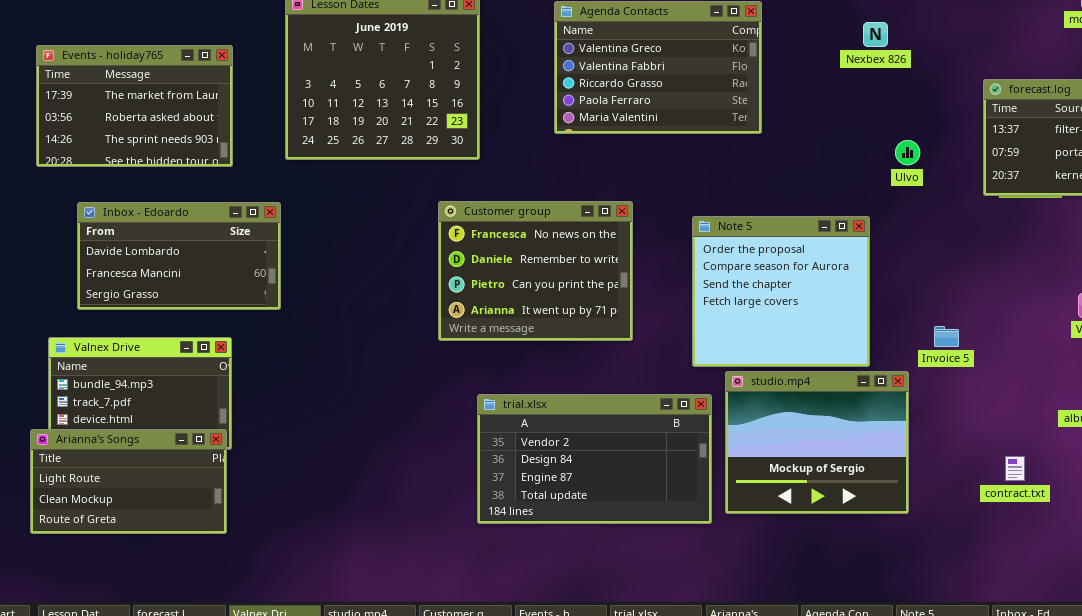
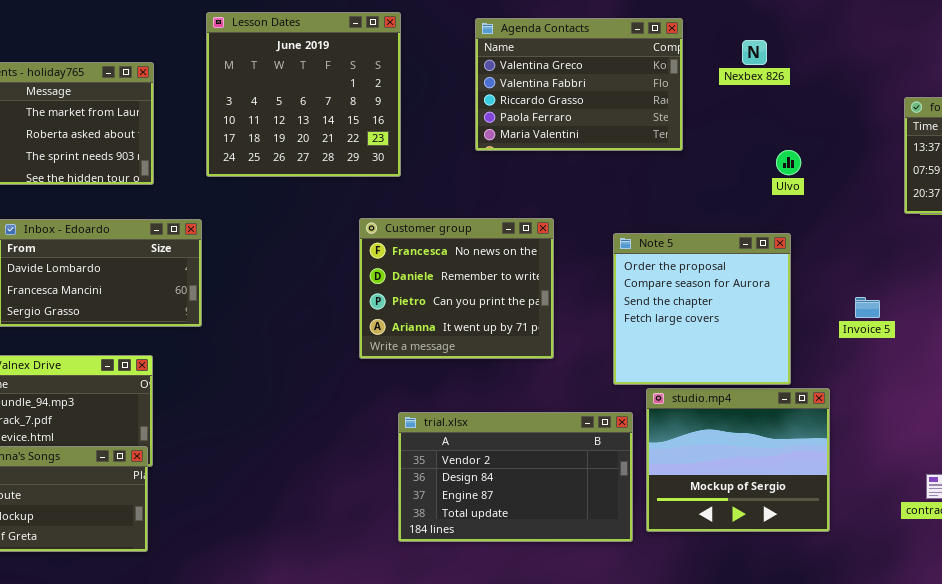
Nexbex 826: [863,22,888,47] -> [742,40,767,65], moved
Ulvo: [895,140,920,165] -> [776,150,801,175], moved
Invoice 5: [934,326,959,347] -> [855,297,880,318], moved

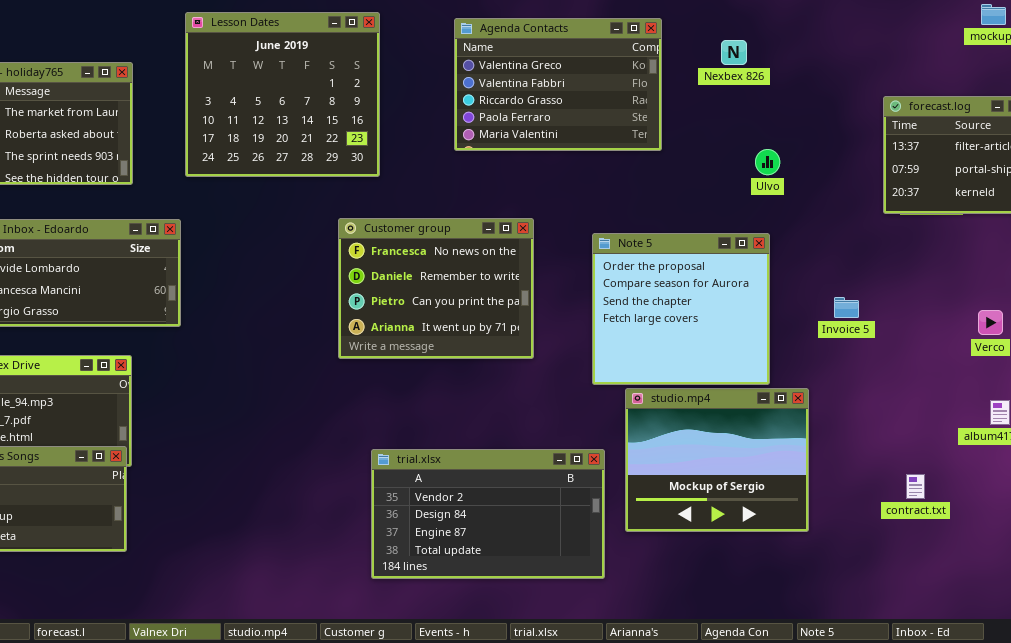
trial.xlsx: [398,412,633,542] -> [371,449,605,579], moved

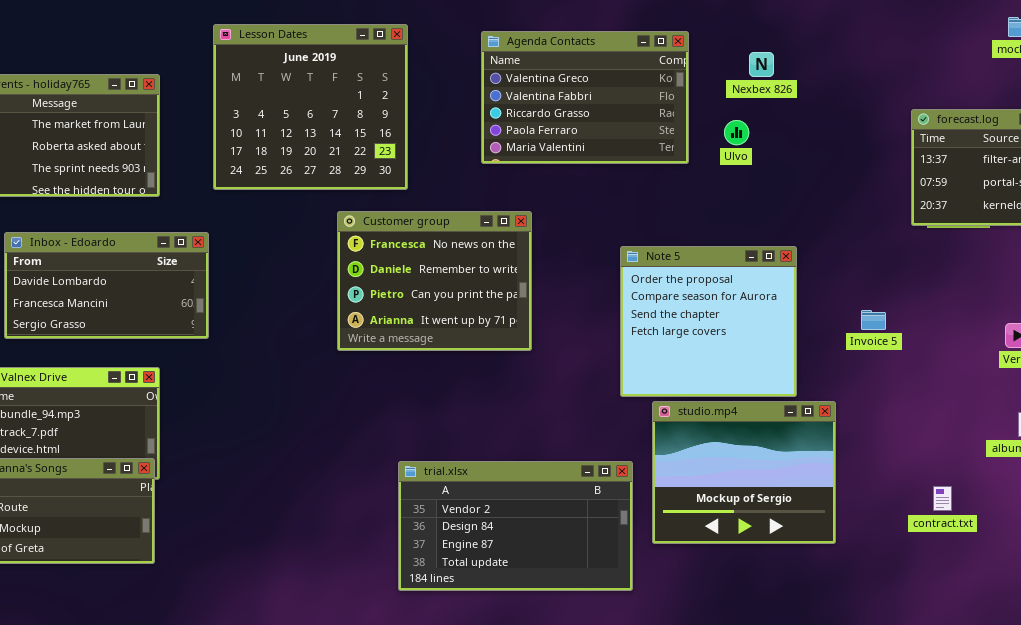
Ulvo: [755,149,780,175] -> [724,120,749,145], moved
Customer group: [338,218,534,359] -> [337,211,532,351], moved

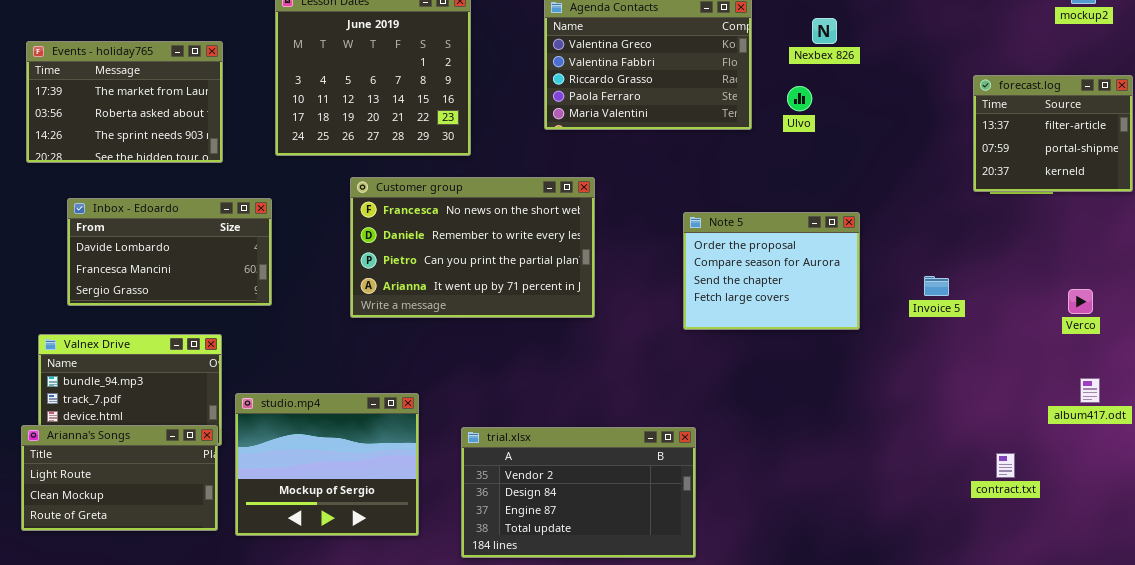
Customer group: [337,211,532,351] -> [350,177,595,318], resized
Note 5: [620,246,797,397] -> [683,212,860,330], resized
studio.mp4: [652,401,836,544] -> [235,393,419,536], moved

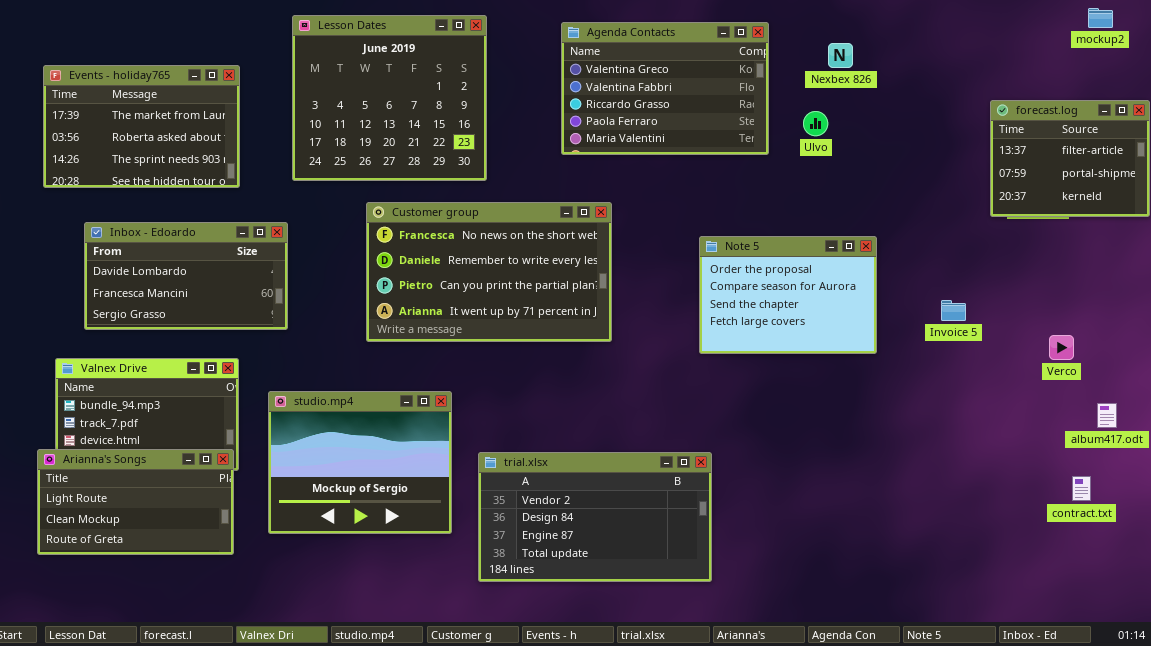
Verco: [1068,289,1093,314] -> [1049,335,1074,360], moved
studio.mp4: [235,393,419,536] -> [268,391,452,534], moved
contract.txt: [996,453,1015,478] -> [1072,476,1091,501], moved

§ **Assignment**
The output must match the records word for word, except that no pictures appear.

§ **Solution for this exercise**
Nexbex 826: [863,22,888,47] -> [742,40,767,65], moved
Ulvo: [895,140,920,165] -> [776,150,801,175], moved
Invoice 5: [934,326,959,347] -> [855,297,880,318], moved

trial.xlsx: [398,412,633,542] -> [371,449,605,579], moved

Ulvo: [755,149,780,175] -> [724,120,749,145], moved
Customer group: [338,218,534,359] -> [337,211,532,351], moved

Customer group: [337,211,532,351] -> [350,177,595,318], resized
Note 5: [620,246,797,397] -> [683,212,860,330], resized
studio.mp4: [652,401,836,544] -> [235,393,419,536], moved

Verco: [1068,289,1093,314] -> [1049,335,1074,360], moved
studio.mp4: [235,393,419,536] -> [268,391,452,534], moved
contract.txt: [996,453,1015,478] -> [1072,476,1091,501], moved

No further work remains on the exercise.